• Exercise brief: Copy all records exactly; omit pictures.

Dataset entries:
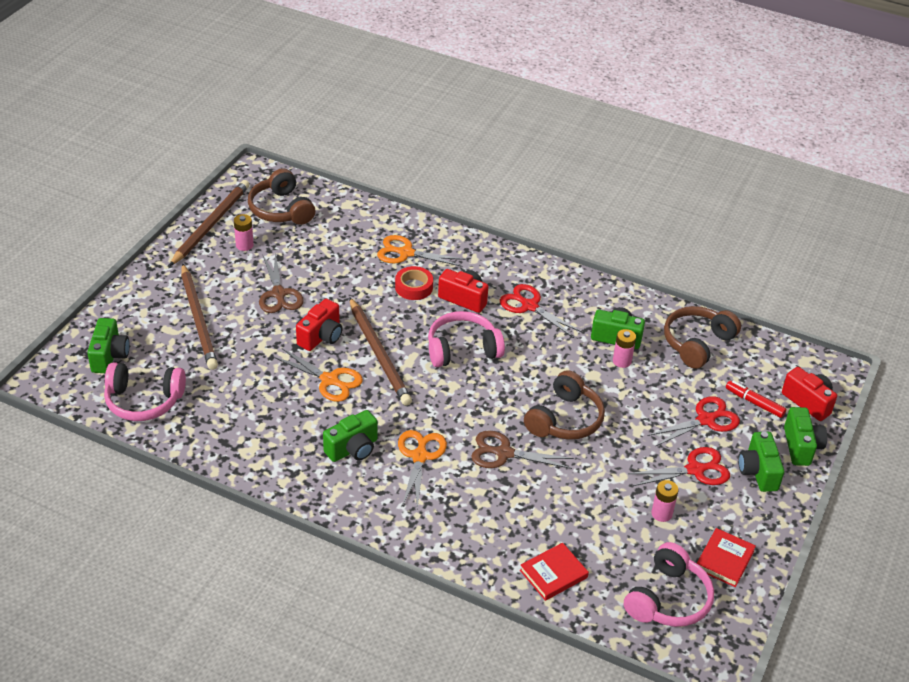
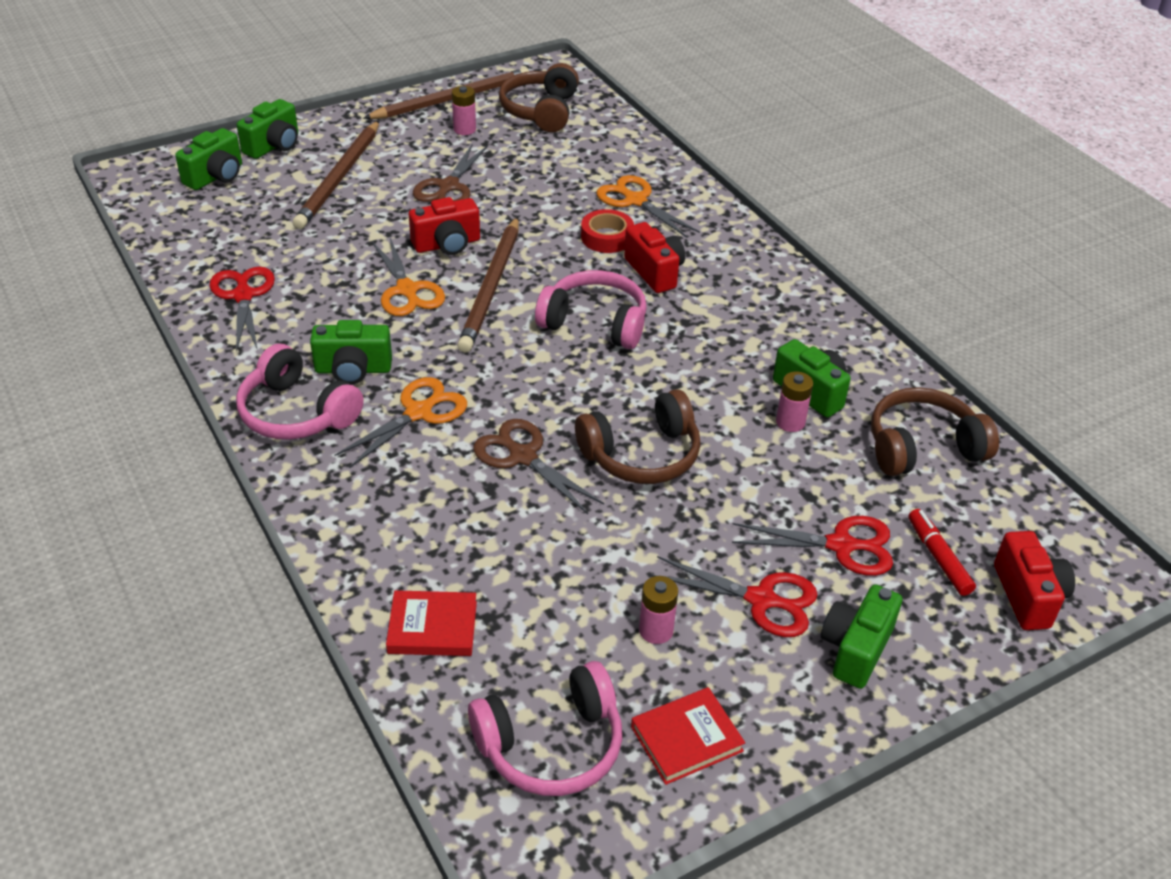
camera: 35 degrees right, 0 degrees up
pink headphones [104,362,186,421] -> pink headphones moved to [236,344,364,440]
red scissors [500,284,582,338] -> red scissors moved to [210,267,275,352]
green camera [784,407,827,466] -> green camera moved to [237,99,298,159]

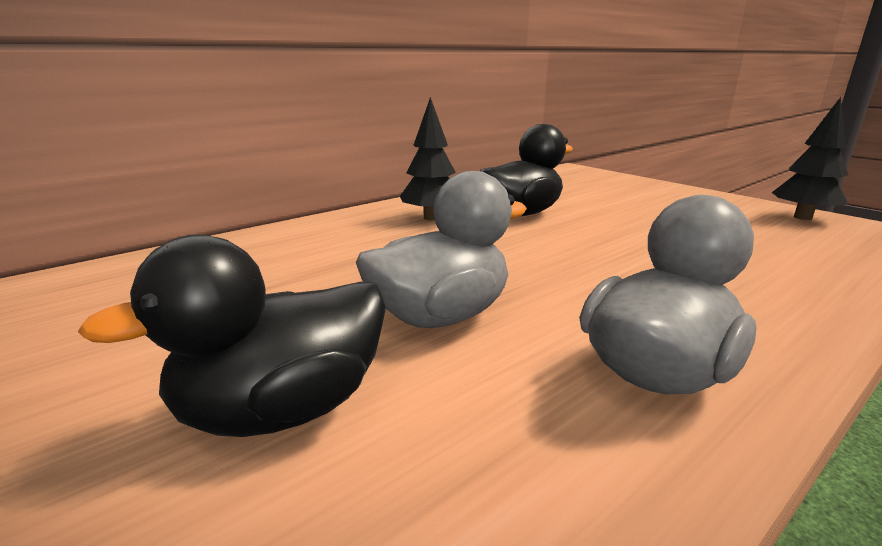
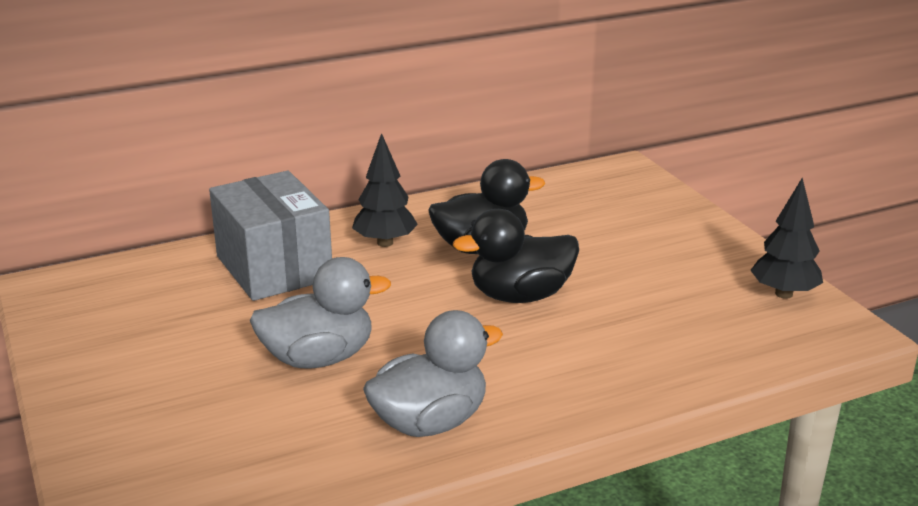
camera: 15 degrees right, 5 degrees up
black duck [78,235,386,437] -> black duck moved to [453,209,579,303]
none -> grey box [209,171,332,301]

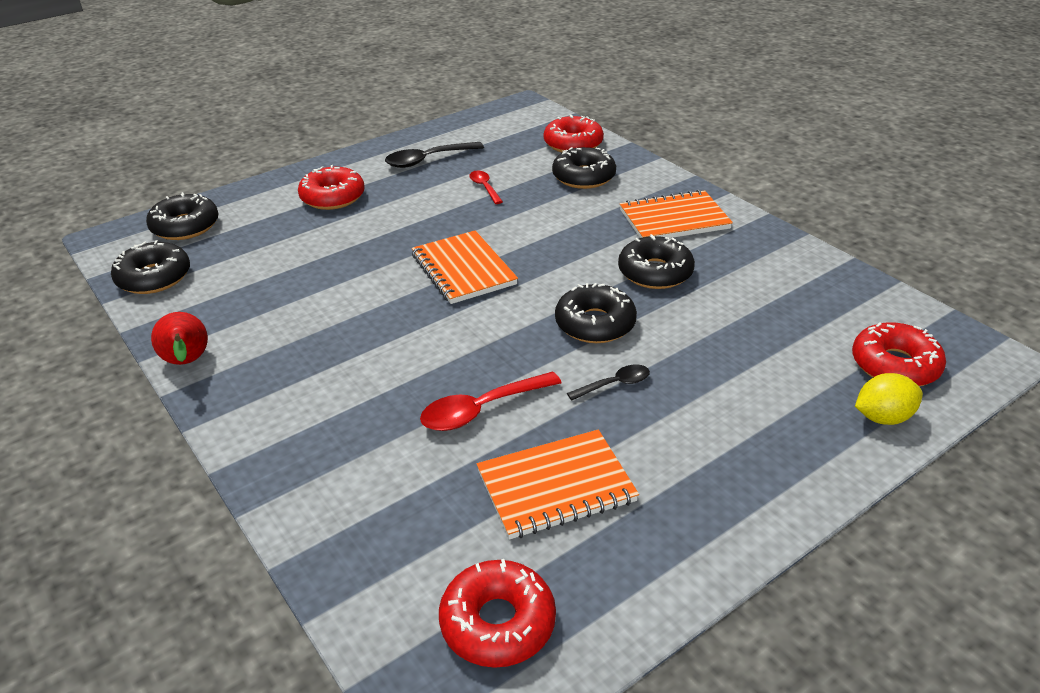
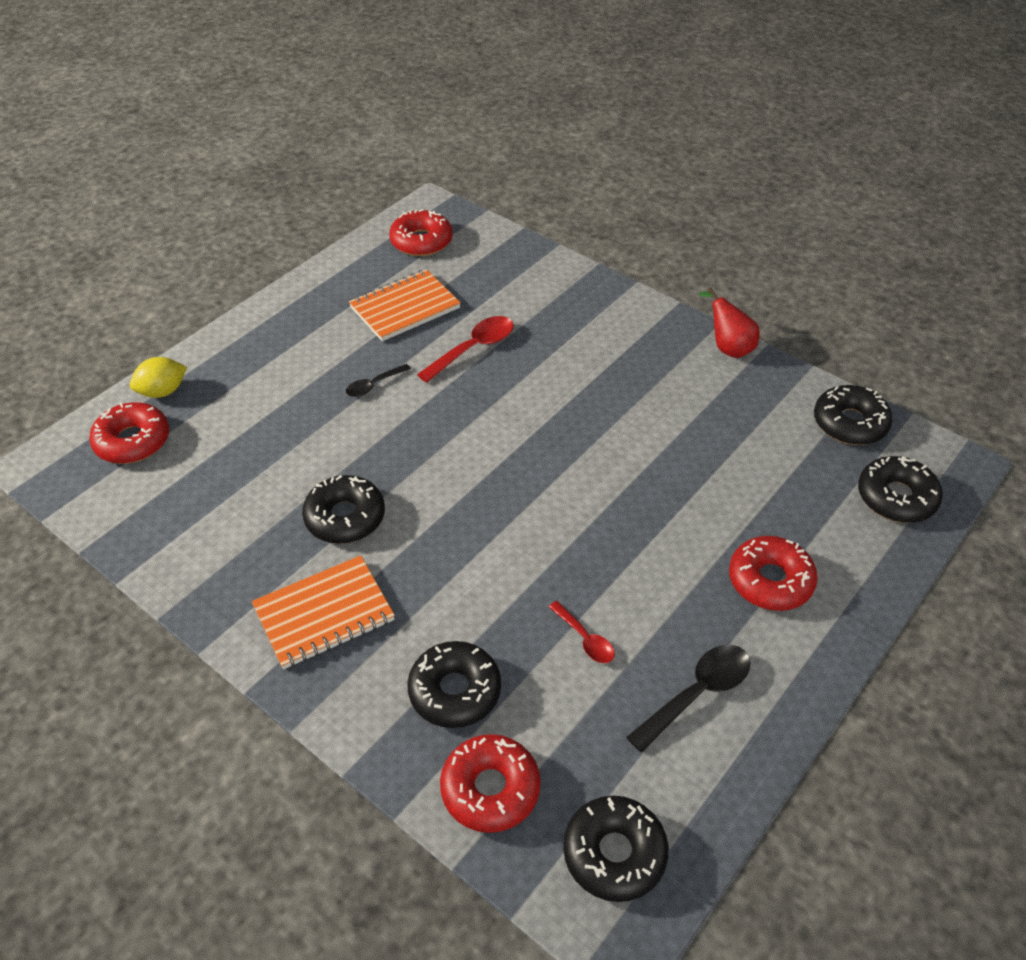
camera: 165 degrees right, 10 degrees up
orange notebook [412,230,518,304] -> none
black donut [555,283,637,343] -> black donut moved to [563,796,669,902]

• Task solution:
camera: 35 degrees right, 0 degrees up
pink headphones [104,362,186,421] -> pink headphones moved to [236,344,364,440]
red scissors [500,284,582,338] -> red scissors moved to [210,267,275,352]
green camera [784,407,827,466] -> green camera moved to [237,99,298,159]

camera: 15 degrees right, 5 degrees up
black duck [78,235,386,437] -> black duck moved to [453,209,579,303]
none -> grey box [209,171,332,301]

camera: 165 degrees right, 10 degrees up
orange notebook [412,230,518,304] -> none
black donut [555,283,637,343] -> black donut moved to [563,796,669,902]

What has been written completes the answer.